### WHAT YOU ARE ASKED TO DO
Where the listing below has a line with "camera: 50 degrees right, 5 degrees up", write out exactly that line and every line after it, stopping after the line with "none -> turquoise bowl [345,264,419,329]".

### GIVEN DATA
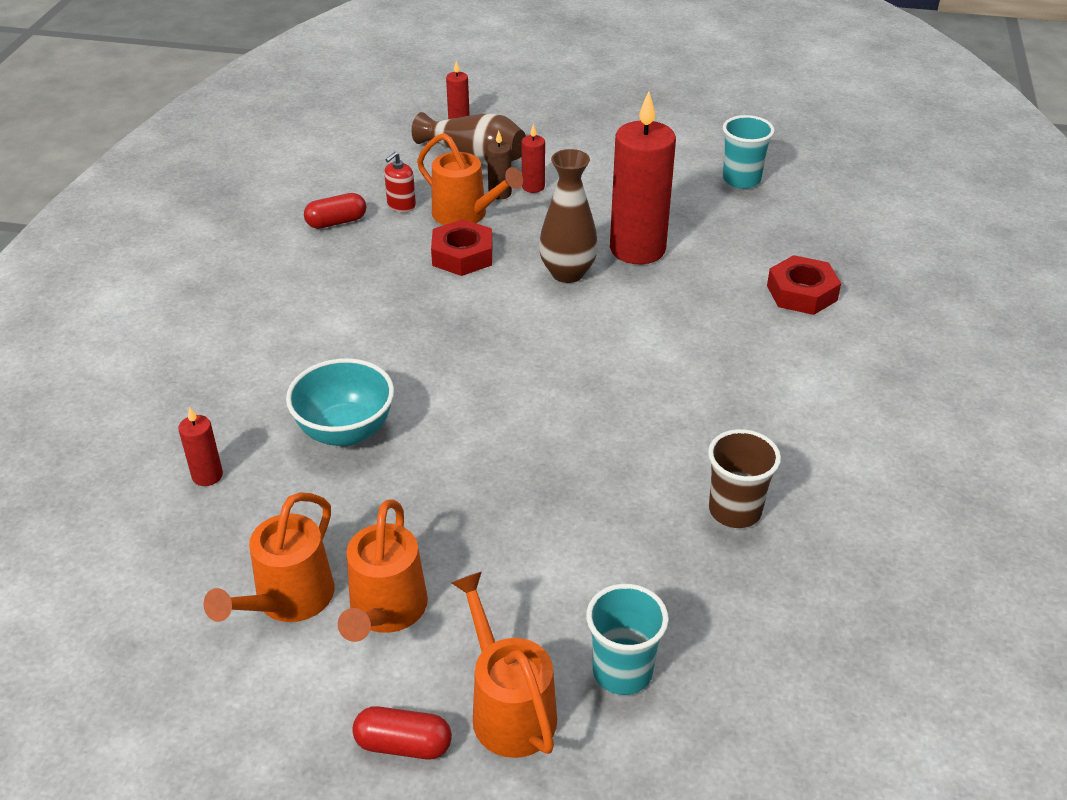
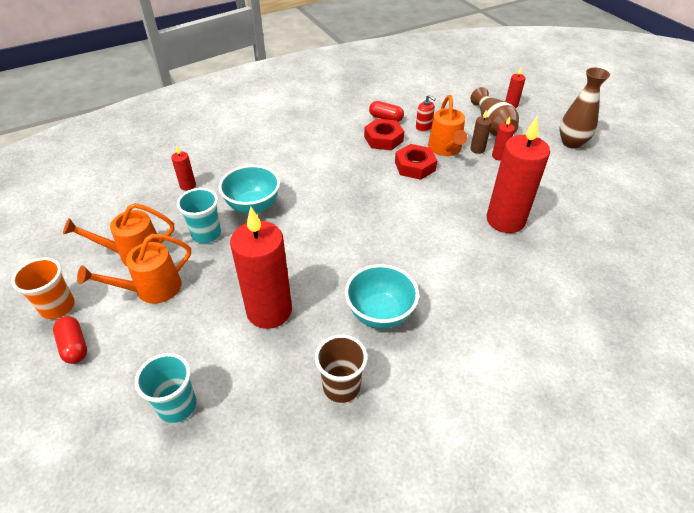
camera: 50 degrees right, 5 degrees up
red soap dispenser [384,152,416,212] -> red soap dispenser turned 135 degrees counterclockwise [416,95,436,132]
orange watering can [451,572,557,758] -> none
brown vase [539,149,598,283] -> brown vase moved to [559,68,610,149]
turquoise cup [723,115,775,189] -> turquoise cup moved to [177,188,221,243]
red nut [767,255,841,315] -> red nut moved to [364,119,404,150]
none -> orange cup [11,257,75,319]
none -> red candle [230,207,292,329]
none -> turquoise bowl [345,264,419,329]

...

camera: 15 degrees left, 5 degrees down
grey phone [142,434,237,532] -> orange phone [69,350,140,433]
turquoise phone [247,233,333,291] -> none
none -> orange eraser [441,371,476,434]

...

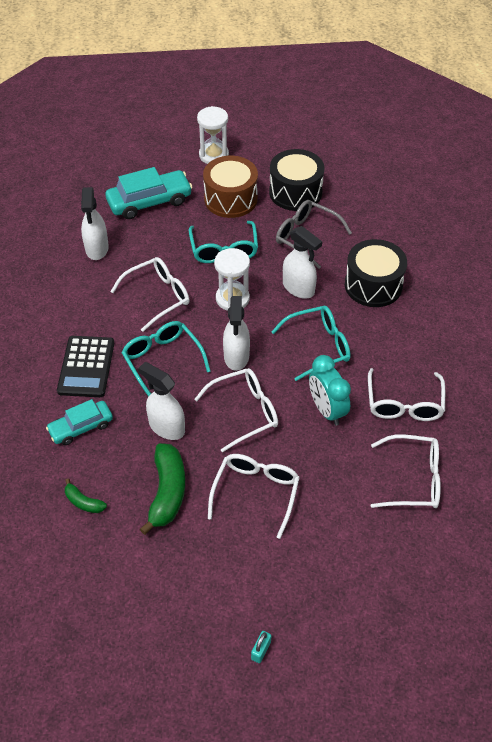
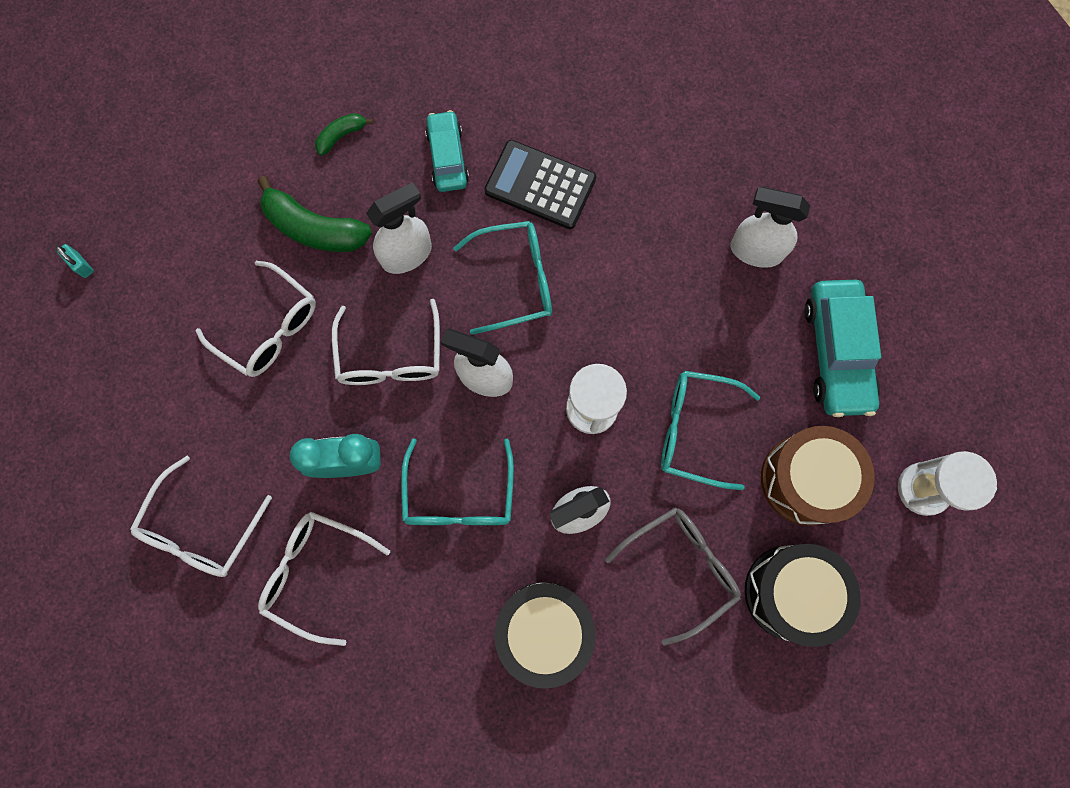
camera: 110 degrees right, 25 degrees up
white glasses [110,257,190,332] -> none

### SOLUTION TO THE PROBLEM
camera: 50 degrees right, 5 degrees up
red soap dispenser [384,152,416,212] -> red soap dispenser turned 135 degrees counterclockwise [416,95,436,132]
orange watering can [451,572,557,758] -> none
brown vase [539,149,598,283] -> brown vase moved to [559,68,610,149]
turquoise cup [723,115,775,189] -> turquoise cup moved to [177,188,221,243]
red nut [767,255,841,315] -> red nut moved to [364,119,404,150]
none -> orange cup [11,257,75,319]
none -> red candle [230,207,292,329]
none -> turquoise bowl [345,264,419,329]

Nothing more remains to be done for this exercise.